» EXERCISE DESCRIPTION: Exactly as written, copy the lines of the data below from the first through the one containing "R14: 8.2k (n5, n20) -> 22k (n5, n20)".

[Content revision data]
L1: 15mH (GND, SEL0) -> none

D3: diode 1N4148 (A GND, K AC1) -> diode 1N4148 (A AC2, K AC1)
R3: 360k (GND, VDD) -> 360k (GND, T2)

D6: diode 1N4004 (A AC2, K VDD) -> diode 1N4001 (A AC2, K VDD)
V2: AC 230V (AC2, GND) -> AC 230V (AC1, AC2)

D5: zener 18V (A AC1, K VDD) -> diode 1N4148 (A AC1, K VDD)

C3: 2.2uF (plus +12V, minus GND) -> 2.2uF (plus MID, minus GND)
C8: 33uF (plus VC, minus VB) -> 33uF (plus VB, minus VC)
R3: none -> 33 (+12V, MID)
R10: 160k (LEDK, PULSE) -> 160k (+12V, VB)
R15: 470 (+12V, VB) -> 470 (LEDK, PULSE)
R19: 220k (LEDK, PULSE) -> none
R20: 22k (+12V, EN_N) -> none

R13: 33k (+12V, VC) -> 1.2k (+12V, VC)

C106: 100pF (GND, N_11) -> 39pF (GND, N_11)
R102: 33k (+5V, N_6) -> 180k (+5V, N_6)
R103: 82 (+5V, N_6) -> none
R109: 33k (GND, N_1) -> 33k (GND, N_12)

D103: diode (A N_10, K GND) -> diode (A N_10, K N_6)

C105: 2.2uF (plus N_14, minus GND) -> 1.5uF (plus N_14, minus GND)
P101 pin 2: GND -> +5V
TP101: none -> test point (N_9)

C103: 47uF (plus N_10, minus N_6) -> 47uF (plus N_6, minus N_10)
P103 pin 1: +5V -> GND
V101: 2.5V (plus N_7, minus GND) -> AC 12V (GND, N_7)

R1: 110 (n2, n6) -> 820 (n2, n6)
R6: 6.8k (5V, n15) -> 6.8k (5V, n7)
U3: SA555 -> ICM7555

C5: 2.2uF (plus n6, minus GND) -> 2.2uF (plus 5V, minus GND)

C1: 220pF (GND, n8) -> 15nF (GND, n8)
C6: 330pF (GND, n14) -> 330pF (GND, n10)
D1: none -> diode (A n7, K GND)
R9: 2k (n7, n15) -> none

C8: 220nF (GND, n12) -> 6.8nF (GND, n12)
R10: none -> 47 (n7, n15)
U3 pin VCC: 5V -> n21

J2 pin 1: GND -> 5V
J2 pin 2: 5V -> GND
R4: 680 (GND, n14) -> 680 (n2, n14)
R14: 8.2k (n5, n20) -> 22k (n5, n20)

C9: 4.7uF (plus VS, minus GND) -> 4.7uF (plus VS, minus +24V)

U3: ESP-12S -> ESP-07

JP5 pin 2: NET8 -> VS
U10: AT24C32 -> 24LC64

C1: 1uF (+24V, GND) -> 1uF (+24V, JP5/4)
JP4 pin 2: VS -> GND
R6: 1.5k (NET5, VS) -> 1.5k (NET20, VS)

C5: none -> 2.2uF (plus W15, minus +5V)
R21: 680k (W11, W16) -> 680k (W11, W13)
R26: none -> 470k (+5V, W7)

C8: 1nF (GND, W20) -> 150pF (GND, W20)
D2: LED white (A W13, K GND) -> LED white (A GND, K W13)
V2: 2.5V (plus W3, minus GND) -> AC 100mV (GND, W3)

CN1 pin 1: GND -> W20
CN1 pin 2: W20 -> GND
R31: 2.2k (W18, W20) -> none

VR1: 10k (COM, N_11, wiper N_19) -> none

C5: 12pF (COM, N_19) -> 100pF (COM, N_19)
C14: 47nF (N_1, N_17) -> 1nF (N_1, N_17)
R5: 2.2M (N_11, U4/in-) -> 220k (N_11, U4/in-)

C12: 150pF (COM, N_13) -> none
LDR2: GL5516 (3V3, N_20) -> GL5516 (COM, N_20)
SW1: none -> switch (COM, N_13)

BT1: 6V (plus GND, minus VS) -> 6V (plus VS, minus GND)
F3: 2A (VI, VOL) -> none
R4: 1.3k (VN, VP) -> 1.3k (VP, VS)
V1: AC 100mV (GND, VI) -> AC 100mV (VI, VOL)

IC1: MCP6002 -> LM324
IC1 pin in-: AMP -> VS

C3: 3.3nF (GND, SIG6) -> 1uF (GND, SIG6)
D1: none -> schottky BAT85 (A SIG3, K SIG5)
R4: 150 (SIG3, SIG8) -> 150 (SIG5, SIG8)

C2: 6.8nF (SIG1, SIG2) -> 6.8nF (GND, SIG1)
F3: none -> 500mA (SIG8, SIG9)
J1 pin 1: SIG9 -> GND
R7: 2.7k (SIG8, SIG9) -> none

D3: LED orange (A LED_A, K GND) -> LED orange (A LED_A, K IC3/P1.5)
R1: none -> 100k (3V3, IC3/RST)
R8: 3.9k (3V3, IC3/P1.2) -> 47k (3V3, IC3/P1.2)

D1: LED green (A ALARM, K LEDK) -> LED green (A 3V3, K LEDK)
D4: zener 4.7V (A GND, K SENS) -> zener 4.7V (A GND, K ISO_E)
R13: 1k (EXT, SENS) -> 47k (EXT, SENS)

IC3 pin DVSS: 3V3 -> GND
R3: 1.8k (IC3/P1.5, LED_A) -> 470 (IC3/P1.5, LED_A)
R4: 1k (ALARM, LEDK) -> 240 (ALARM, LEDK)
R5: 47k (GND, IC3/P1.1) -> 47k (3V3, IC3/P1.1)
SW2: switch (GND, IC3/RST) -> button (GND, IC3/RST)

» SOLUTION TO THIS PROBLEM:
L1: 15mH (GND, SEL0) -> none

D3: diode 1N4148 (A GND, K AC1) -> diode 1N4148 (A AC2, K AC1)
R3: 360k (GND, VDD) -> 360k (GND, T2)

D6: diode 1N4004 (A AC2, K VDD) -> diode 1N4001 (A AC2, K VDD)
V2: AC 230V (AC2, GND) -> AC 230V (AC1, AC2)

D5: zener 18V (A AC1, K VDD) -> diode 1N4148 (A AC1, K VDD)

C3: 2.2uF (plus +12V, minus GND) -> 2.2uF (plus MID, minus GND)
C8: 33uF (plus VC, minus VB) -> 33uF (plus VB, minus VC)
R3: none -> 33 (+12V, MID)
R10: 160k (LEDK, PULSE) -> 160k (+12V, VB)
R15: 470 (+12V, VB) -> 470 (LEDK, PULSE)
R19: 220k (LEDK, PULSE) -> none
R20: 22k (+12V, EN_N) -> none

R13: 33k (+12V, VC) -> 1.2k (+12V, VC)

C106: 100pF (GND, N_11) -> 39pF (GND, N_11)
R102: 33k (+5V, N_6) -> 180k (+5V, N_6)
R103: 82 (+5V, N_6) -> none
R109: 33k (GND, N_1) -> 33k (GND, N_12)

D103: diode (A N_10, K GND) -> diode (A N_10, K N_6)

C105: 2.2uF (plus N_14, minus GND) -> 1.5uF (plus N_14, minus GND)
P101 pin 2: GND -> +5V
TP101: none -> test point (N_9)

C103: 47uF (plus N_10, minus N_6) -> 47uF (plus N_6, minus N_10)
P103 pin 1: +5V -> GND
V101: 2.5V (plus N_7, minus GND) -> AC 12V (GND, N_7)

R1: 110 (n2, n6) -> 820 (n2, n6)
R6: 6.8k (5V, n15) -> 6.8k (5V, n7)
U3: SA555 -> ICM7555

C5: 2.2uF (plus n6, minus GND) -> 2.2uF (plus 5V, minus GND)

C1: 220pF (GND, n8) -> 15nF (GND, n8)
C6: 330pF (GND, n14) -> 330pF (GND, n10)
D1: none -> diode (A n7, K GND)
R9: 2k (n7, n15) -> none

C8: 220nF (GND, n12) -> 6.8nF (GND, n12)
R10: none -> 47 (n7, n15)
U3 pin VCC: 5V -> n21

J2 pin 1: GND -> 5V
J2 pin 2: 5V -> GND
R4: 680 (GND, n14) -> 680 (n2, n14)
R14: 8.2k (n5, n20) -> 22k (n5, n20)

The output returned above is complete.